* **SOURCE RECORDS**
----

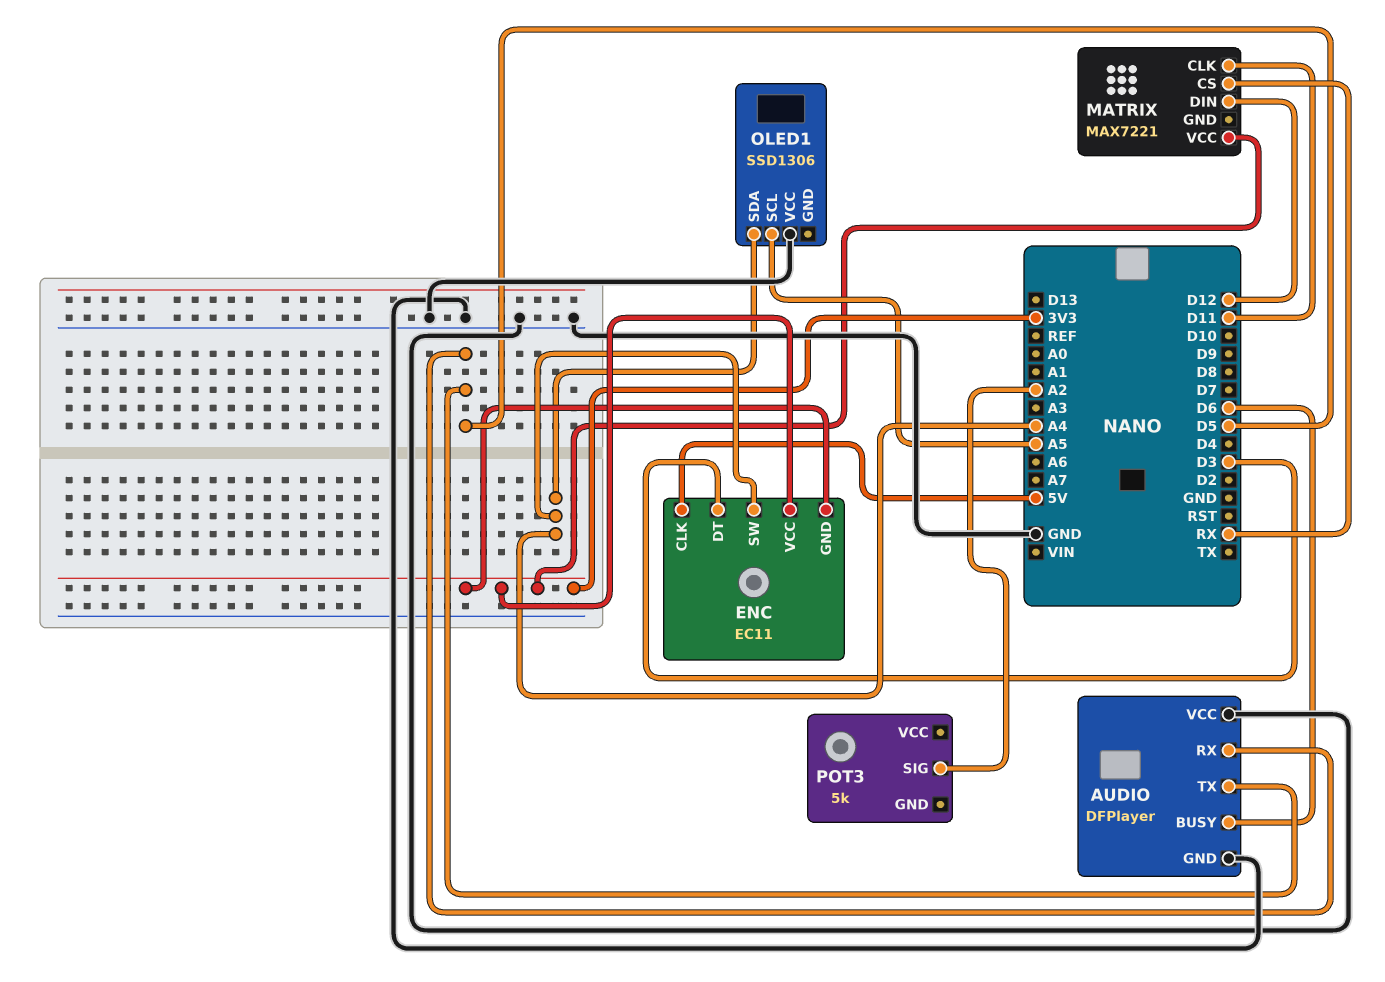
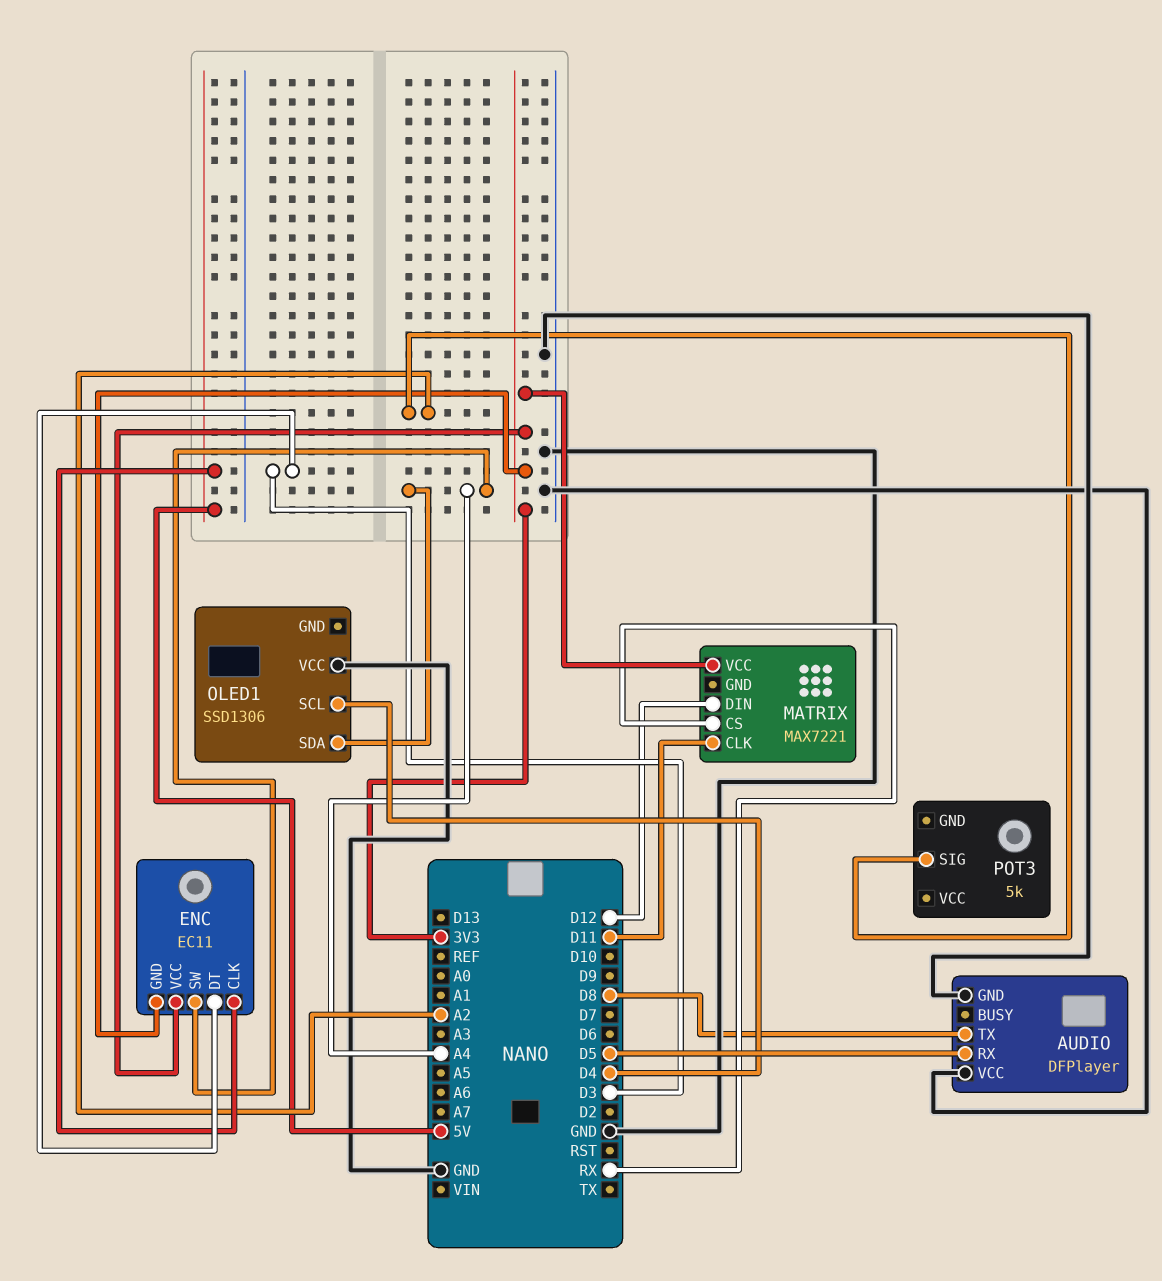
AUDIO pin BUSY: D6 -> none
AUDIO pin TX: D5 -> D8
OLED1 pin SCL: A5 -> D4

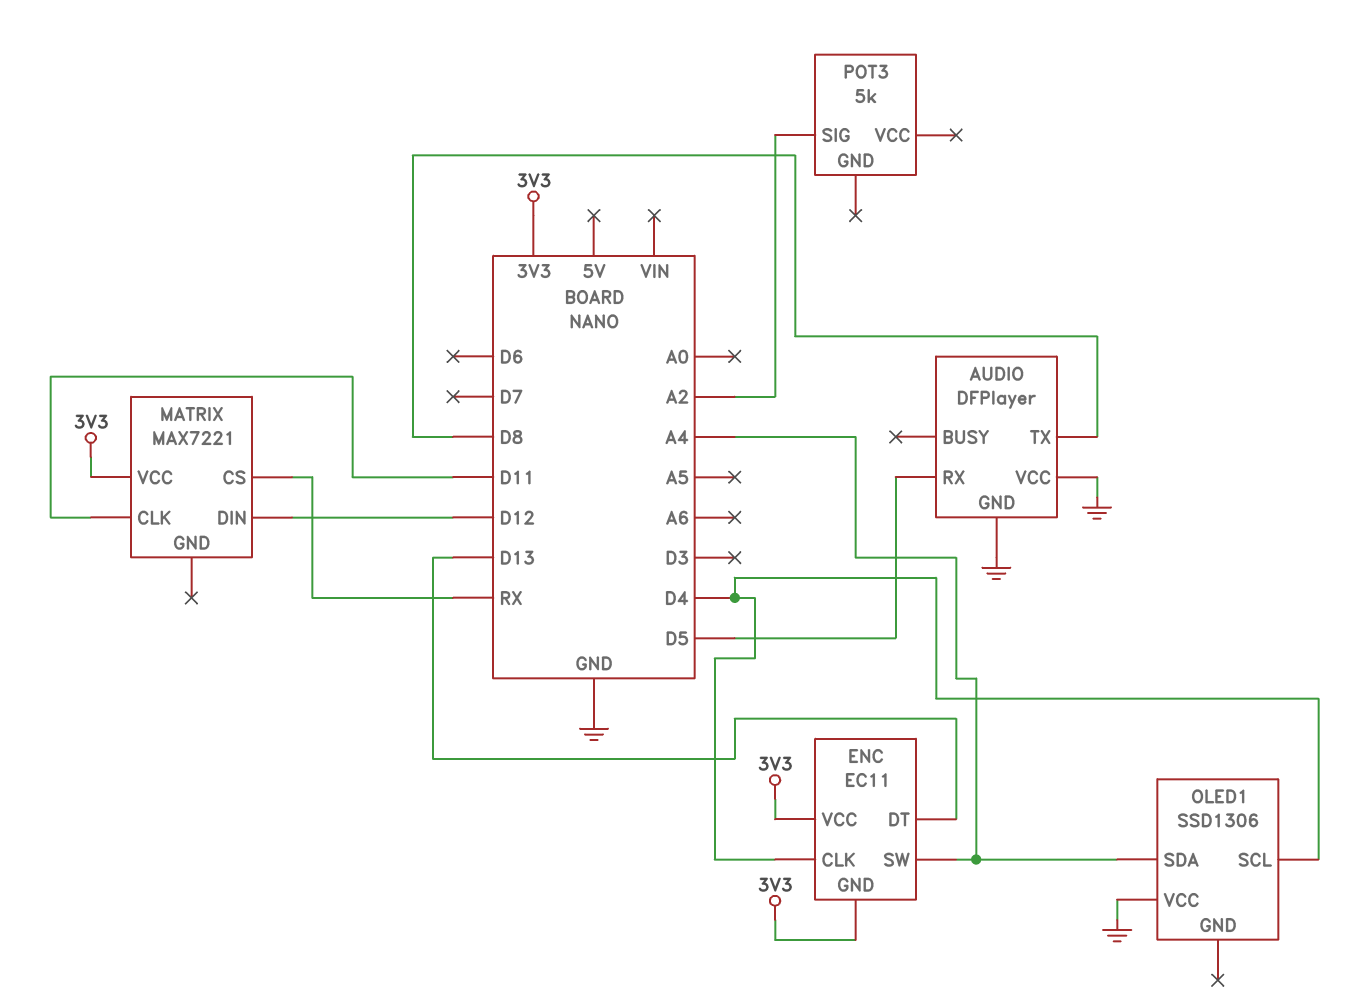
ENC pin CLK: 5V -> D4
ENC pin DT: D3 -> D13

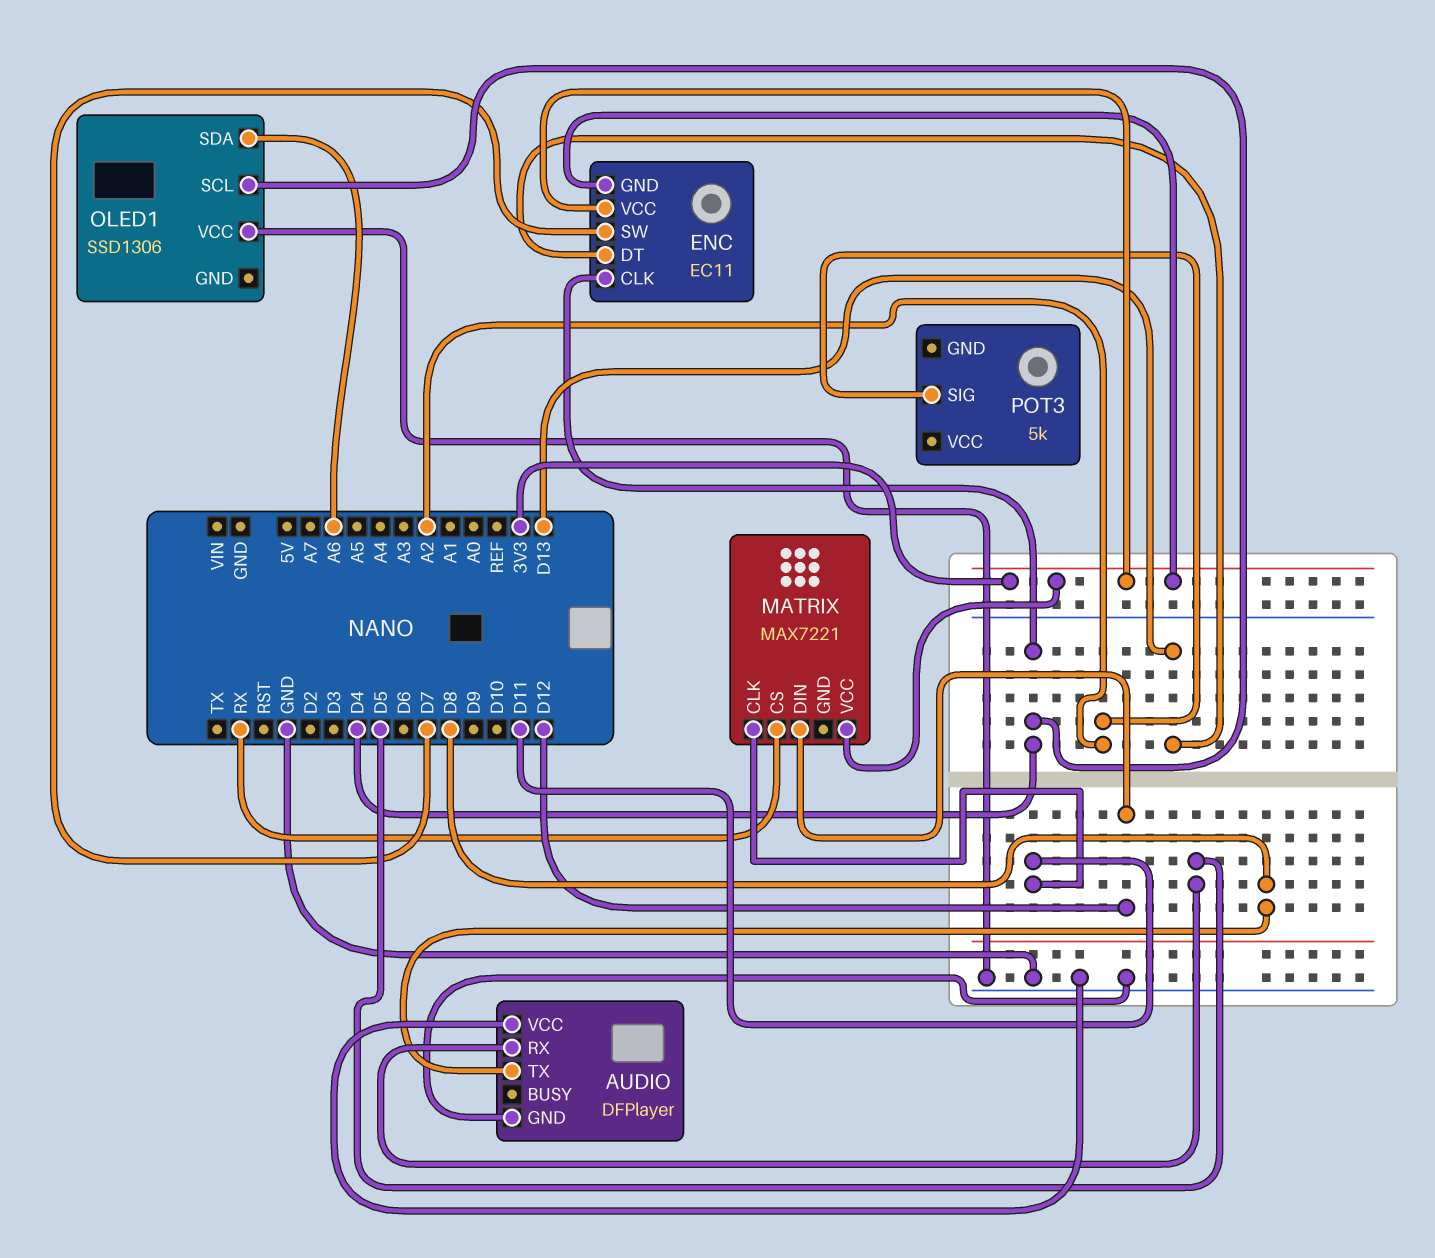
ENC pin SW: A4 -> D7
OLED1 pin SDA: A4 -> A6

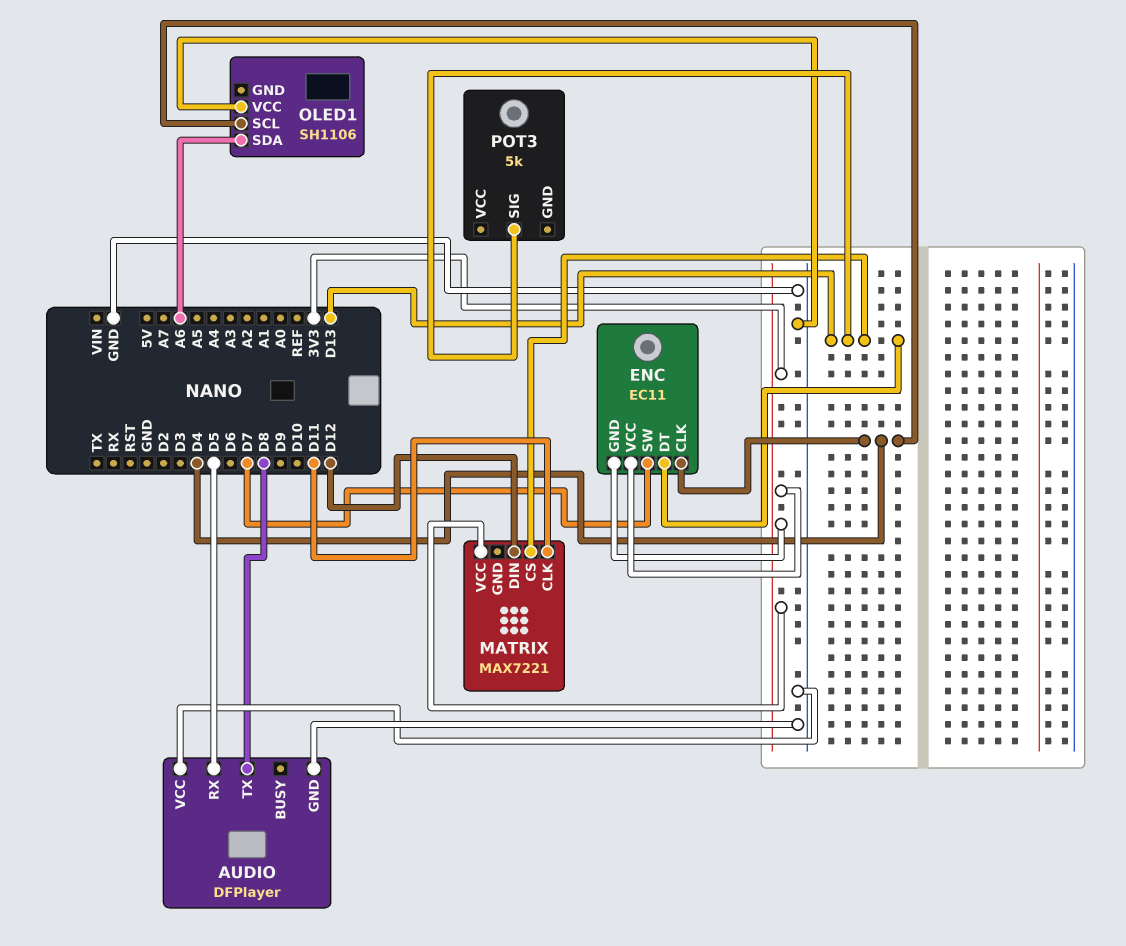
MATRIX pin CS: RX -> D13
OLED1: SSD1306 -> SH1106
POT3 pin SIG: A2 -> D13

----

Starting at the line that holds "AUDIO pin TX: D5 -> D8", copy each line exactly through the end of the material above, keeping both ends and dropping the pictures.

* **REPLY**
AUDIO pin TX: D5 -> D8
OLED1 pin SCL: A5 -> D4

ENC pin CLK: 5V -> D4
ENC pin DT: D3 -> D13

ENC pin SW: A4 -> D7
OLED1 pin SDA: A4 -> A6

MATRIX pin CS: RX -> D13
OLED1: SSD1306 -> SH1106
POT3 pin SIG: A2 -> D13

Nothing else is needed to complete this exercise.